• **RAW RECORDS**
** BEGIN **

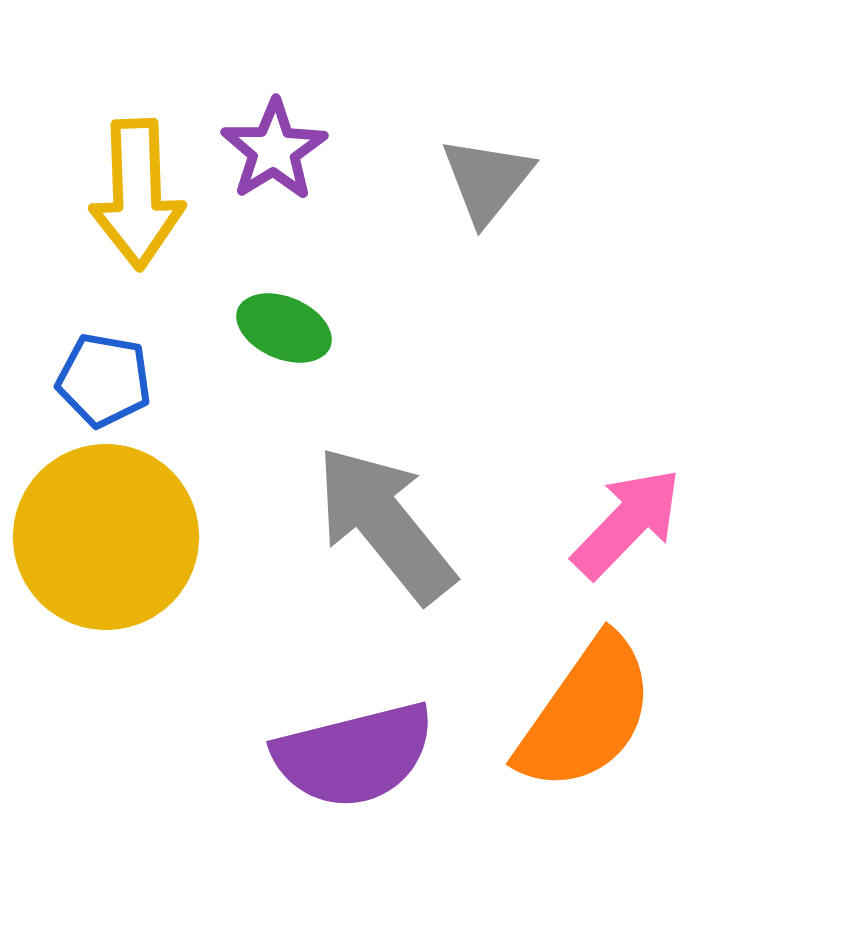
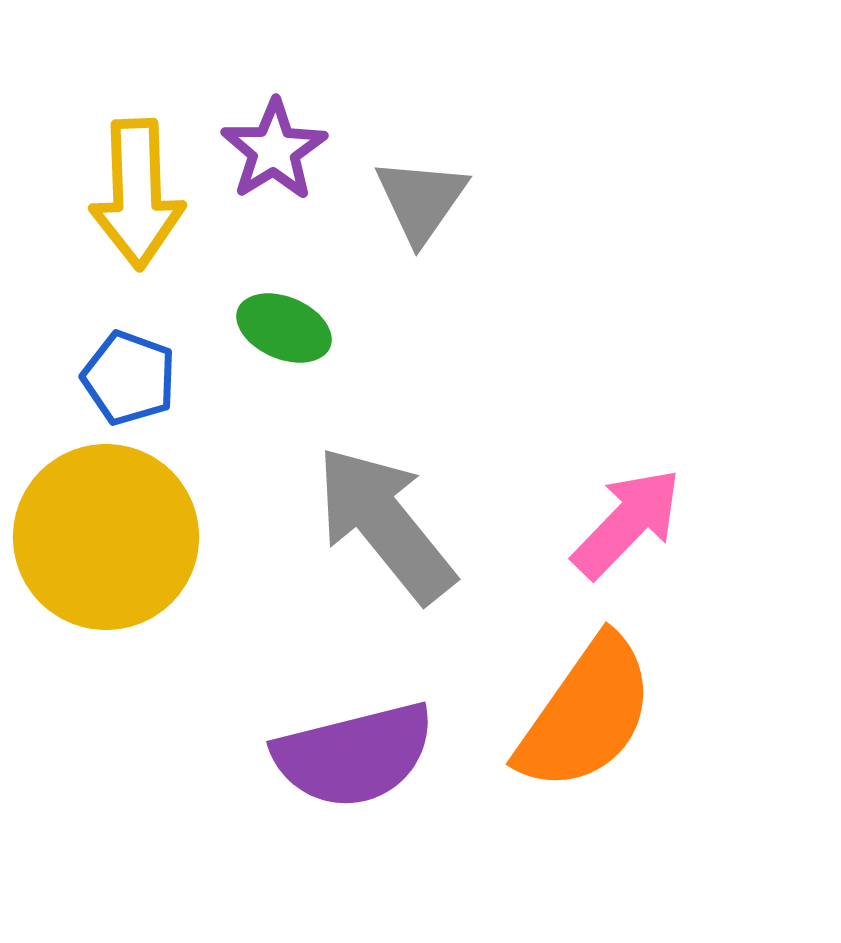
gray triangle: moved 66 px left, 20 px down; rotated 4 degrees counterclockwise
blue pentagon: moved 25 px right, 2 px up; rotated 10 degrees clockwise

** END **
** BEGIN **

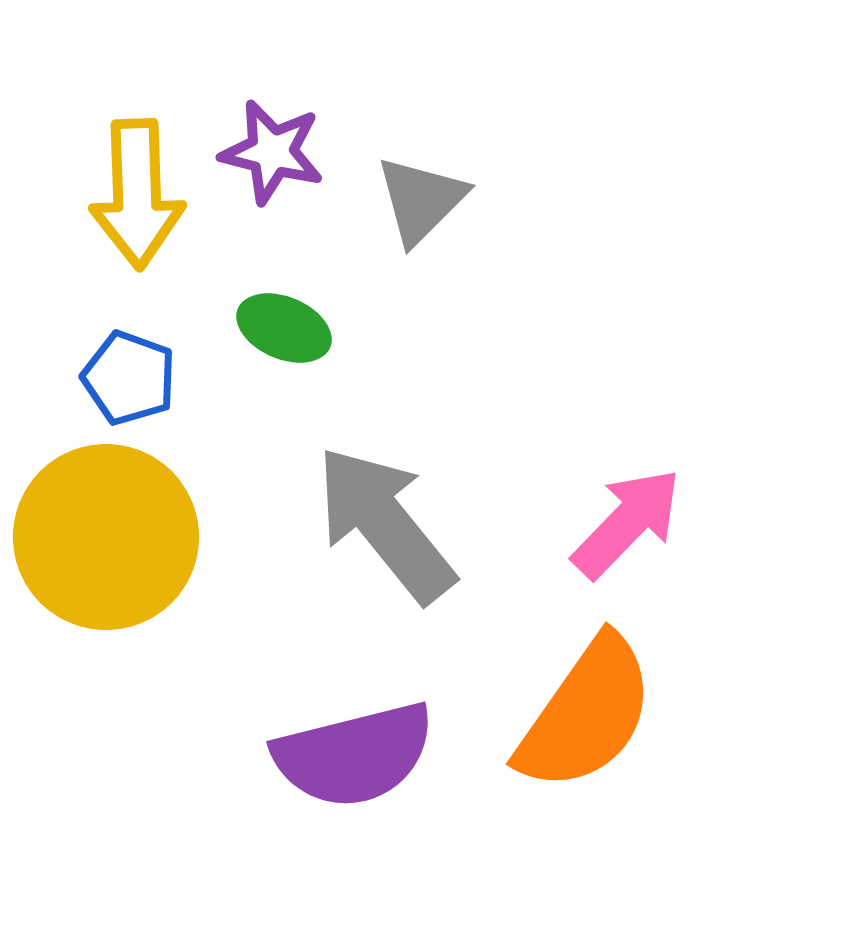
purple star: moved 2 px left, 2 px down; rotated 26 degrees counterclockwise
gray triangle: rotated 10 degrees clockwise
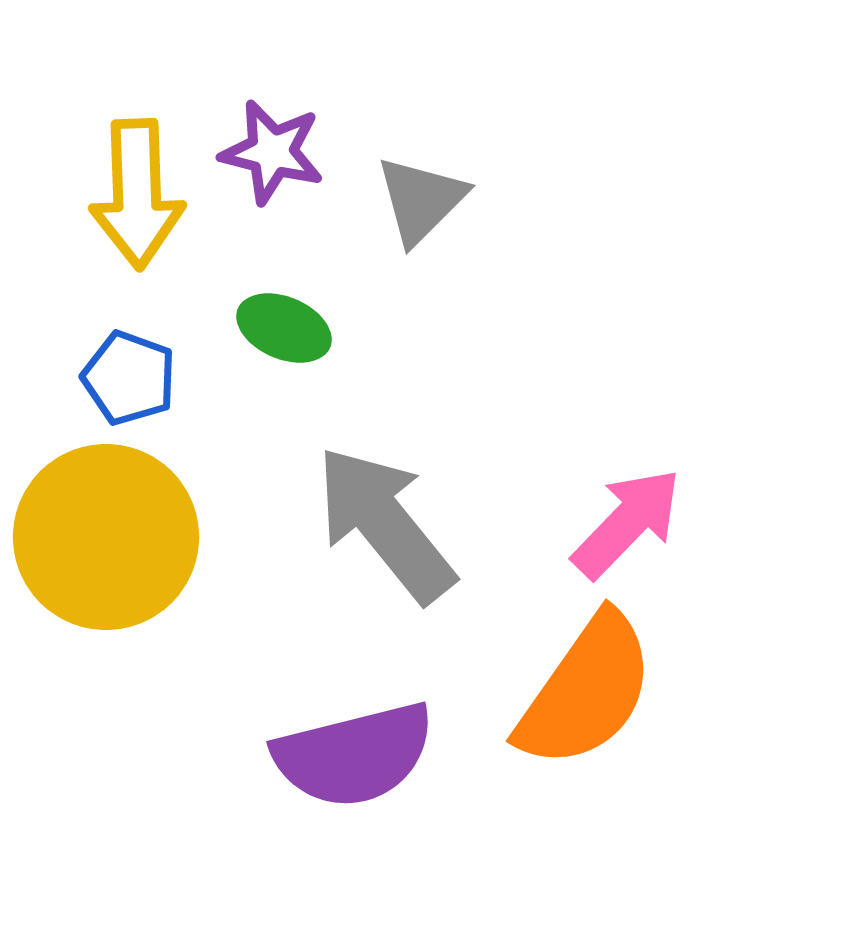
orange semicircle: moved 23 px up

** END **

Please copy out the listing from the line with "gray triangle: moved" to the line with "blue pentagon: moved", both included, without changing anything.

gray triangle: moved 66 px left, 20 px down; rotated 4 degrees counterclockwise
blue pentagon: moved 25 px right, 2 px up; rotated 10 degrees clockwise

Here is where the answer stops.